-- Opening Marker --

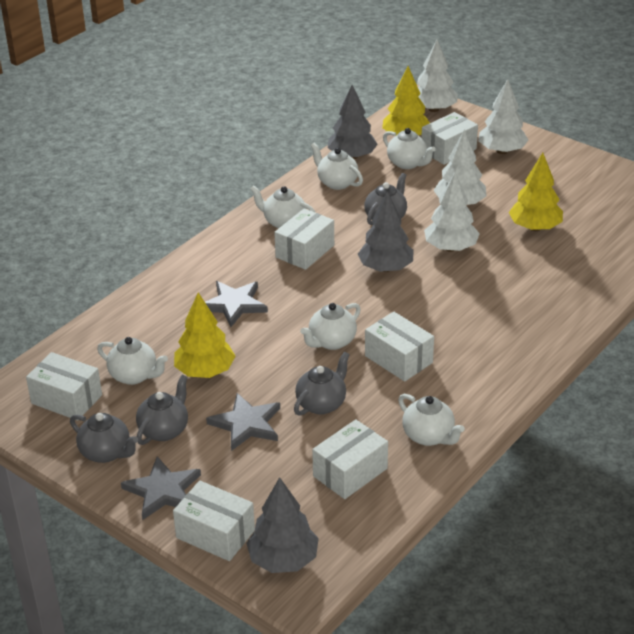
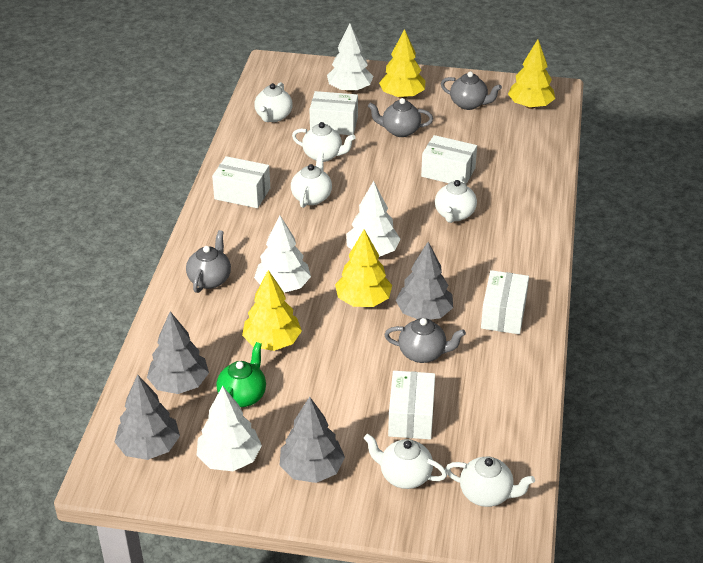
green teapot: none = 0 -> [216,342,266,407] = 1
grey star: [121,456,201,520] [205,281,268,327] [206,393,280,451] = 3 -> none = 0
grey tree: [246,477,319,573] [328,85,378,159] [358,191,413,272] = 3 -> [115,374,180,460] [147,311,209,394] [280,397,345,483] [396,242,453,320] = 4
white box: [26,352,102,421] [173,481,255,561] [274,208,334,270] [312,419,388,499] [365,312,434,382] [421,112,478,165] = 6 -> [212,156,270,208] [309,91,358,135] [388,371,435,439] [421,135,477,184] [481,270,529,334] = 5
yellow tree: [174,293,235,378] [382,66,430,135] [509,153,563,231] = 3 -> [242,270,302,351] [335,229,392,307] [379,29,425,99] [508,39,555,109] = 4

-- Closing Marker --

Output the records verbatim, every one of them, and keep the pictures out.

green teapot: none = 0 -> [216,342,266,407] = 1
grey star: [121,456,201,520] [205,281,268,327] [206,393,280,451] = 3 -> none = 0
grey tree: [246,477,319,573] [328,85,378,159] [358,191,413,272] = 3 -> [115,374,180,460] [147,311,209,394] [280,397,345,483] [396,242,453,320] = 4
white box: [26,352,102,421] [173,481,255,561] [274,208,334,270] [312,419,388,499] [365,312,434,382] [421,112,478,165] = 6 -> [212,156,270,208] [309,91,358,135] [388,371,435,439] [421,135,477,184] [481,270,529,334] = 5
yellow tree: [174,293,235,378] [382,66,430,135] [509,153,563,231] = 3 -> [242,270,302,351] [335,229,392,307] [379,29,425,99] [508,39,555,109] = 4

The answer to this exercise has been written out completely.